* [TASK INPUTS]
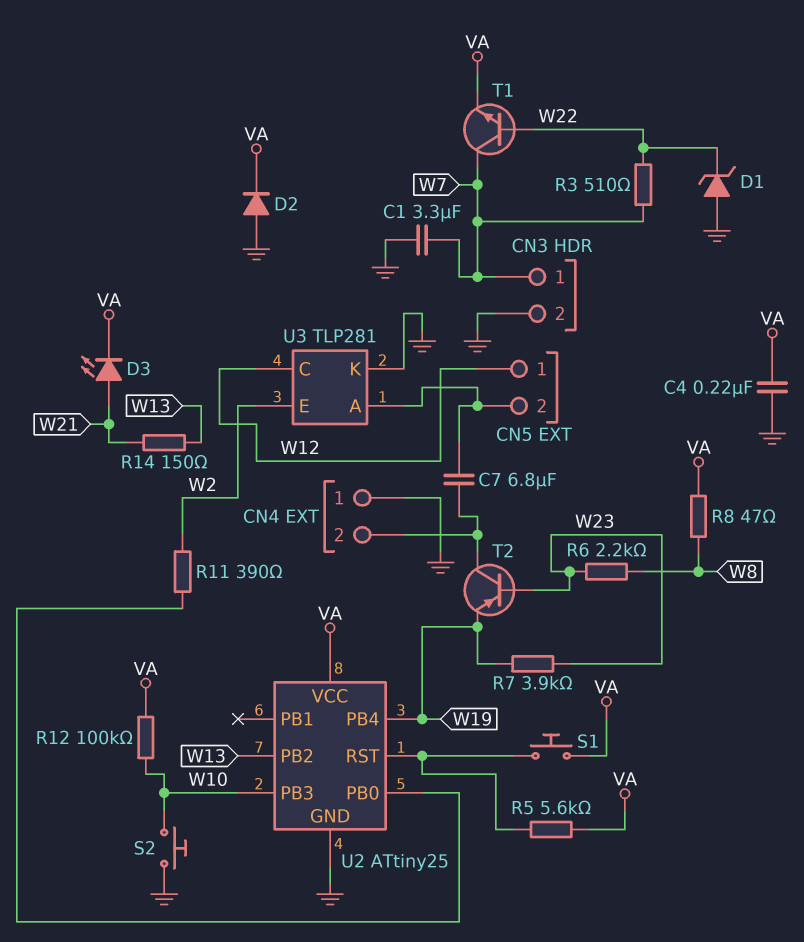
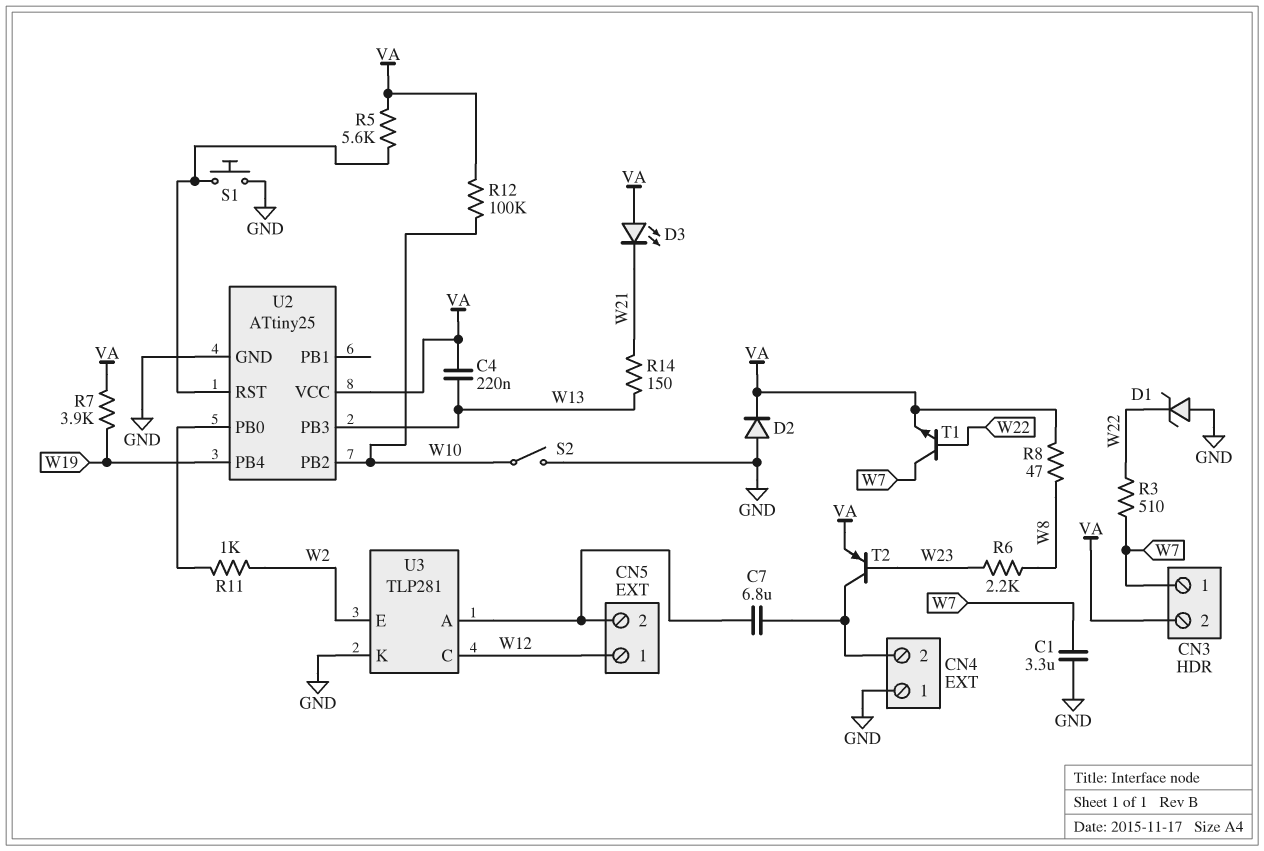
C4: 220nF (GND, VA) -> 220nF (VA, W13)
CN3 pin 2: GND -> VA
D3: LED (A W21, K VA) -> LED (A VA, K W21)
R7: 3.9k (W19, W23) -> 3.9k (VA, W19)
R11: 390 (U2/PB0, W2) -> 1k (U2/PB0, W2)
S1: button (U2/RST, VA) -> button (GND, U2/RST)
S2: button (GND, W10) -> switch (GND, W10)
T2: PNP (B W23, C CN4/2, E W19) -> PNP (B W23, C CN4/2, E VA)
U2 pin PB2: W13 -> W10
U2 pin PB3: W10 -> W13

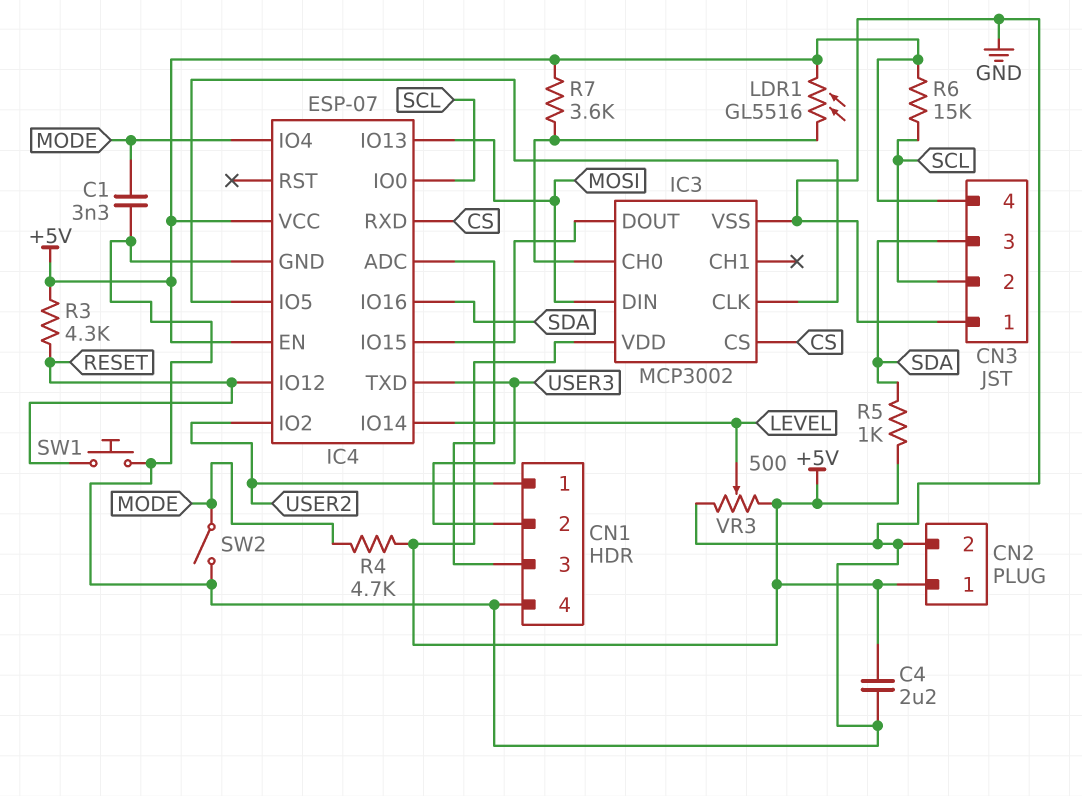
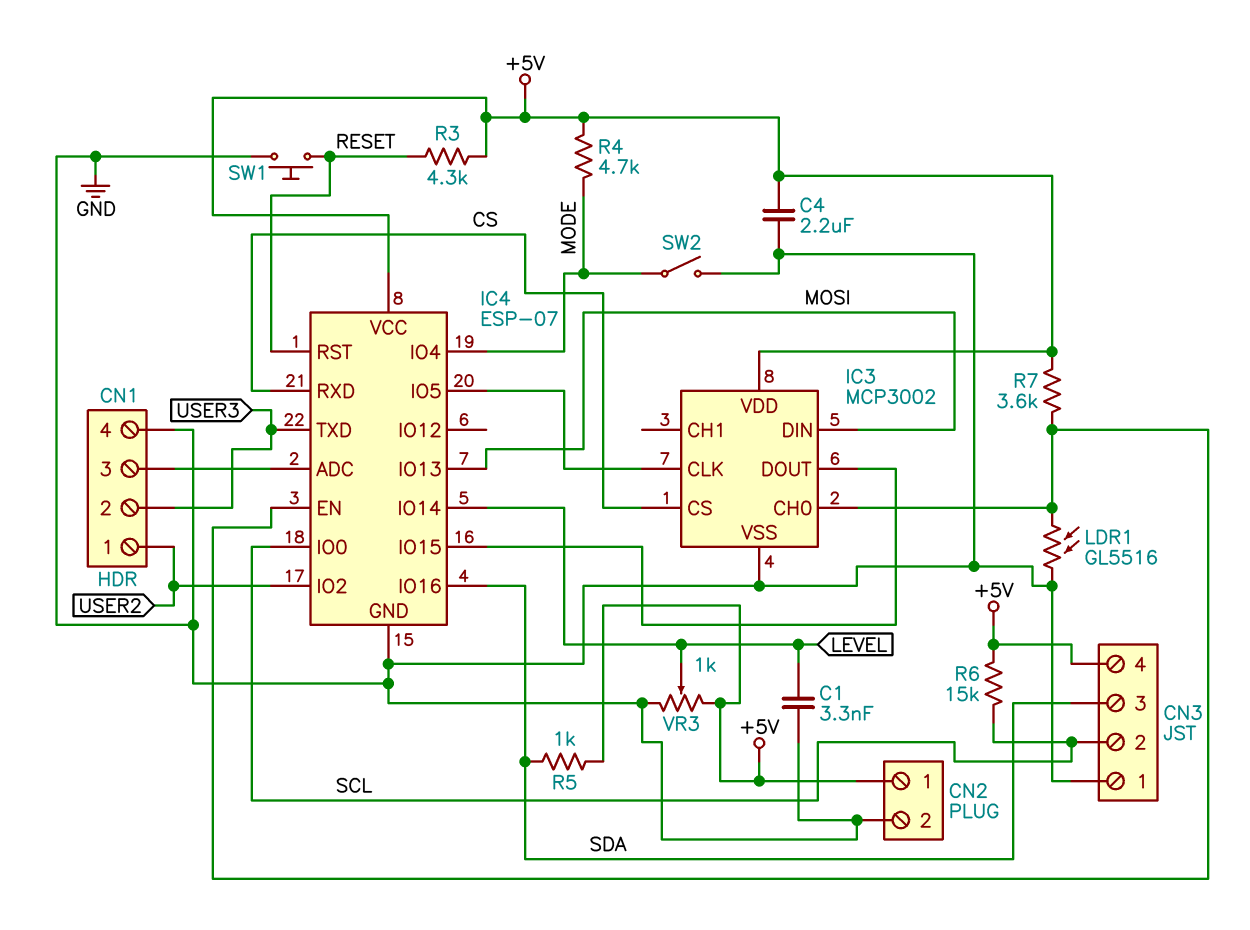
C1: 3.3nF (GND, MODE) -> 3.3nF (GND, LEVEL)
IC4 pin EN: +5V -> IC3/CH0
IC4 pin IO12: RESET -> none
IC4 pin RST: none -> RESET
LDR1: GL5516 (+5V, IC3/CH0) -> GL5516 (GND, IC3/CH0)
VR3: 500 (+5V, GND, wiper LEVEL) -> 1k (+5V, GND, wiper LEVEL)

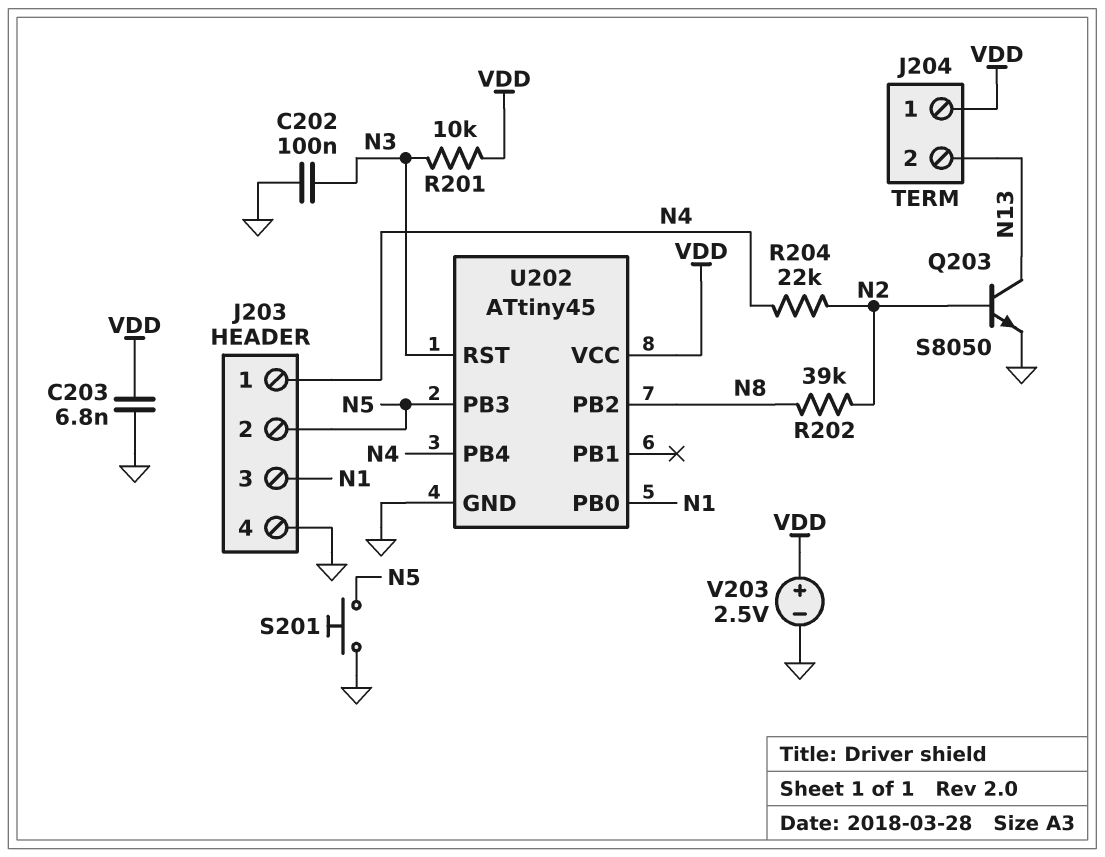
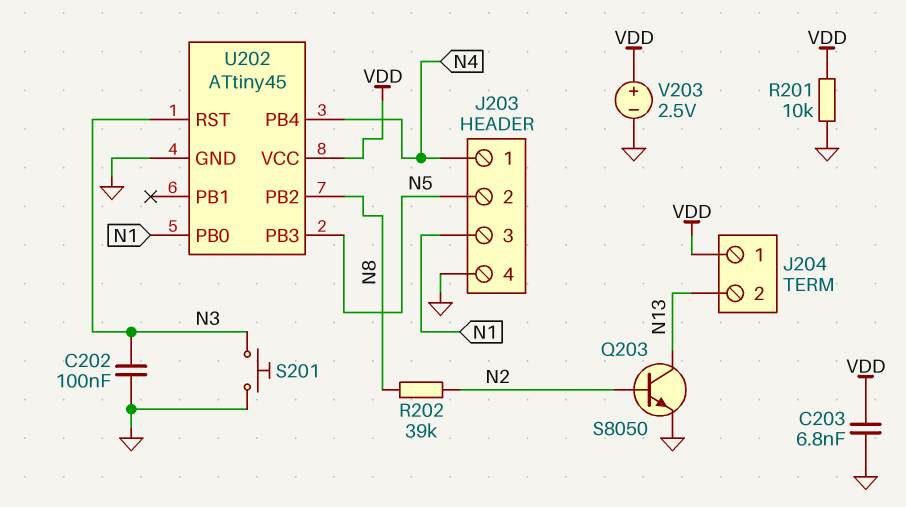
R201: 10k (N3, VDD) -> 10k (GND, VDD)
R204: 22k (N2, N4) -> none
S201: button (GND, N5) -> button (GND, N3)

* [WORK TO COMPLETE] Write out each line exactly, from the one containing "R11: 390 (U2/PB0, W2) -> 1k (U2/PB0, W2)" through the end of the entries, and skip the pictures.

* [ANSWER BOX]
R11: 390 (U2/PB0, W2) -> 1k (U2/PB0, W2)
S1: button (U2/RST, VA) -> button (GND, U2/RST)
S2: button (GND, W10) -> switch (GND, W10)
T2: PNP (B W23, C CN4/2, E W19) -> PNP (B W23, C CN4/2, E VA)
U2 pin PB2: W13 -> W10
U2 pin PB3: W10 -> W13

C1: 3.3nF (GND, MODE) -> 3.3nF (GND, LEVEL)
IC4 pin EN: +5V -> IC3/CH0
IC4 pin IO12: RESET -> none
IC4 pin RST: none -> RESET
LDR1: GL5516 (+5V, IC3/CH0) -> GL5516 (GND, IC3/CH0)
VR3: 500 (+5V, GND, wiper LEVEL) -> 1k (+5V, GND, wiper LEVEL)

R201: 10k (N3, VDD) -> 10k (GND, VDD)
R204: 22k (N2, N4) -> none
S201: button (GND, N5) -> button (GND, N3)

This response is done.